Exercise aim =>
Could you output each line below precisely as it stands, without the images?

Supplied data =>
# # # #

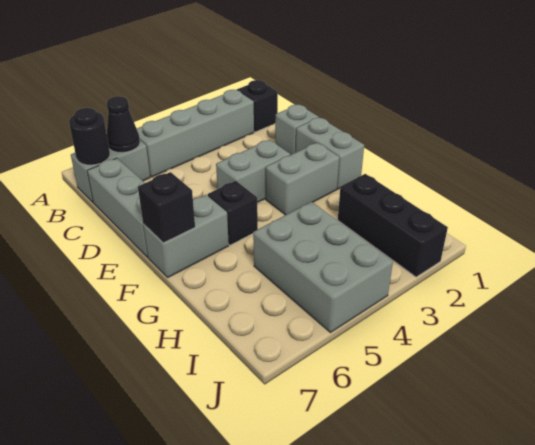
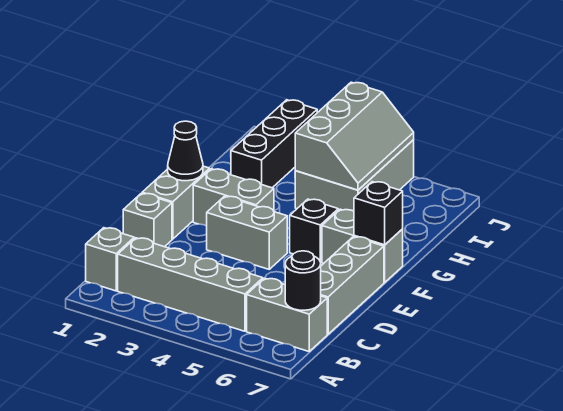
black brick B1 level 1 -> grey brick B1 level 1
black cone B6 level 2 -> black cone F1 level 2
none -> grey slope H4:J5 level 2 top 4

# # # #

The answer =>
black brick B1 level 1 -> grey brick B1 level 1
black cone B6 level 2 -> black cone F1 level 2
none -> grey slope H4:J5 level 2 top 4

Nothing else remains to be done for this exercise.